Each line from the one containing "shifted,ring (leaf-green) (no." to the end of the entries is to be repeated exactly, and no other line.

(Stored data)

= Beginning of Section =

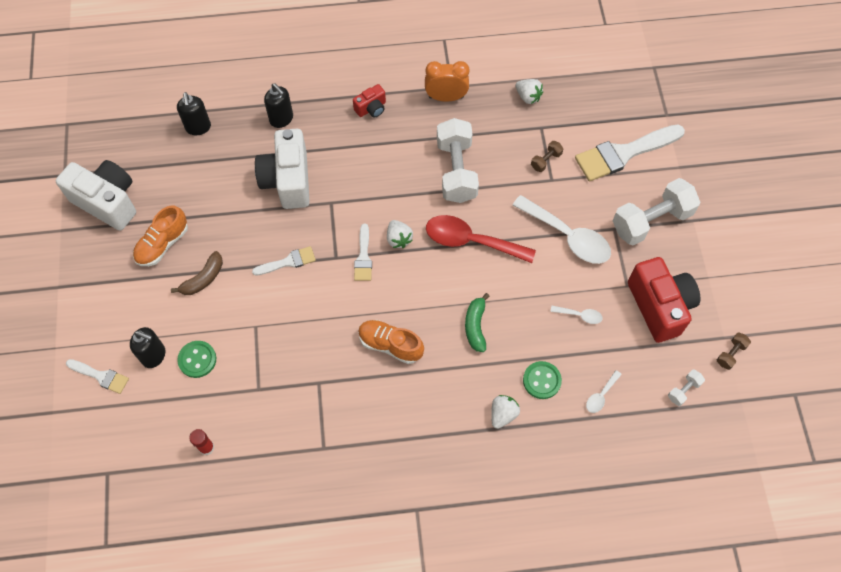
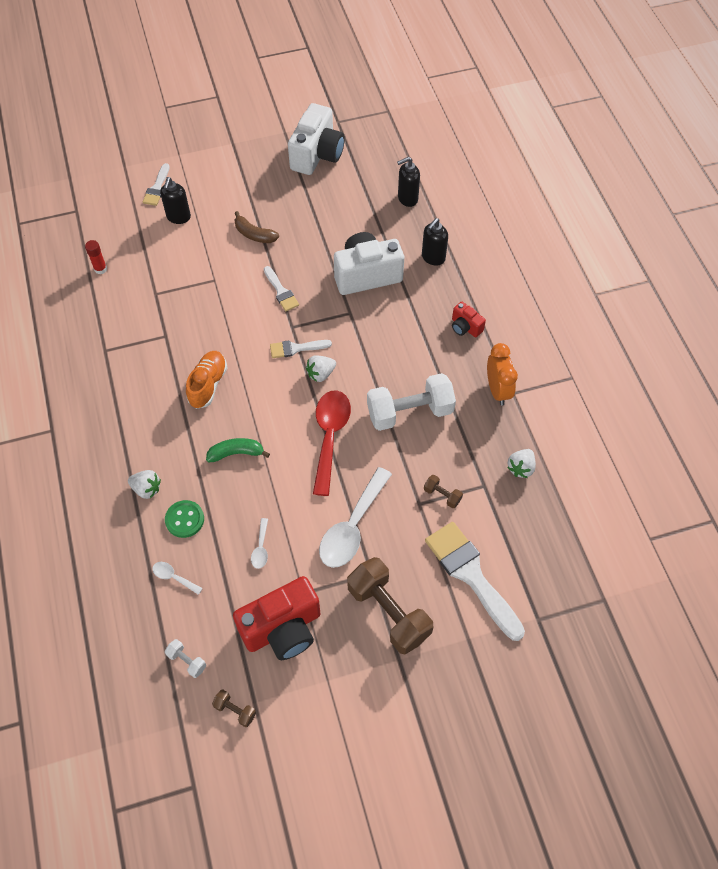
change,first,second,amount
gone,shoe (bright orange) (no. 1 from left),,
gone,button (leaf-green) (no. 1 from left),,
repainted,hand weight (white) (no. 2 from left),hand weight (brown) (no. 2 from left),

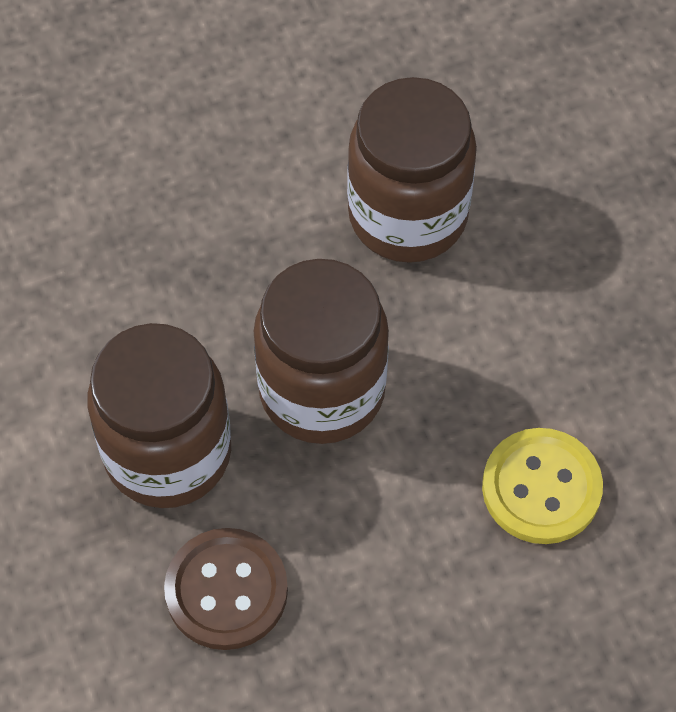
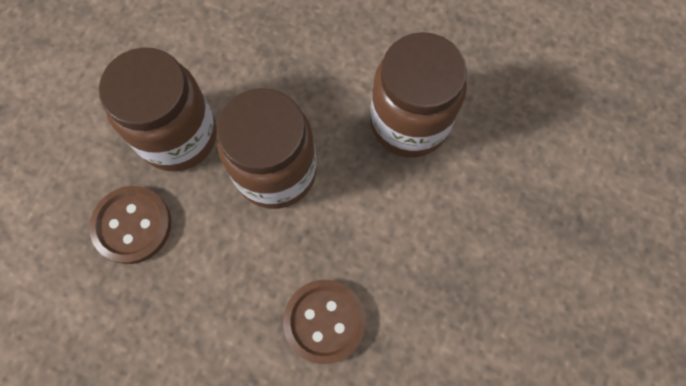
change,first,second,amount
repainted,button (yellow),button (brown) (no. 2 from left),

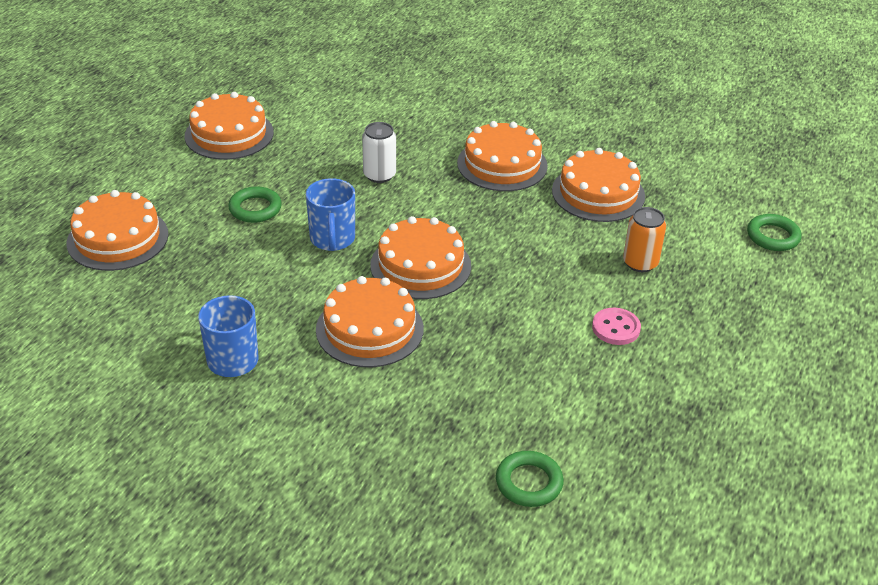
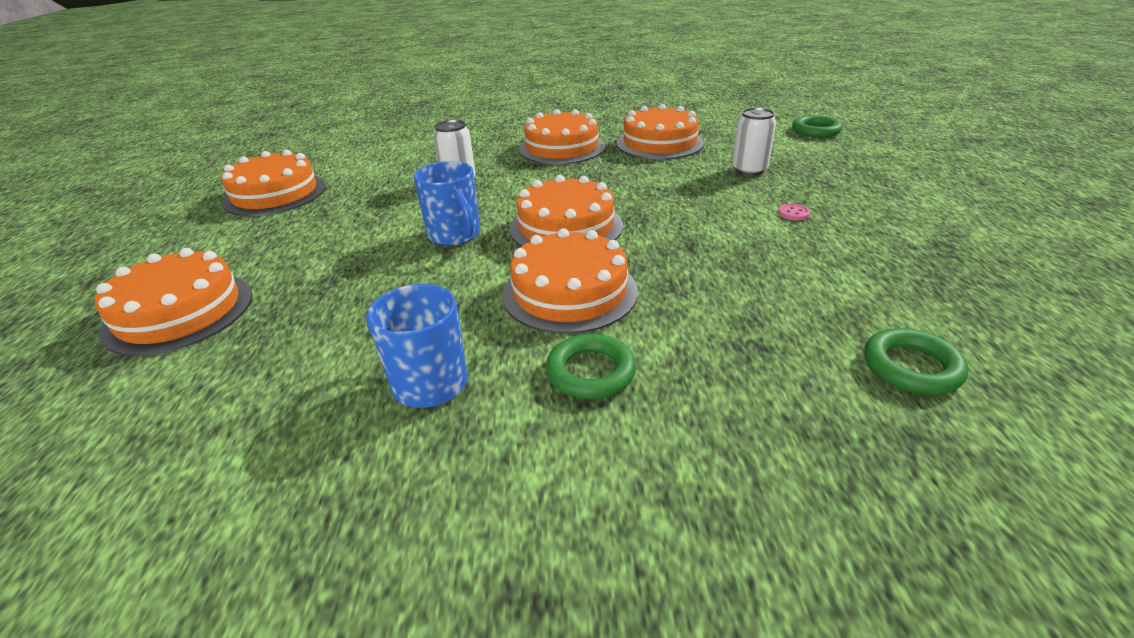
change,first,second,amount
shifted,ring (leaf-green) (no. 1 from left),,
scaled,button (pink),,x0.58
repainted,can (bright orange),can (white) (no. 2 from left),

= End of Section =

• _TASK RESULT_
shifted,ring (leaf-green) (no. 1 from left),,
scaled,button (pink),,x0.58
repainted,can (bright orange),can (white) (no. 2 from left),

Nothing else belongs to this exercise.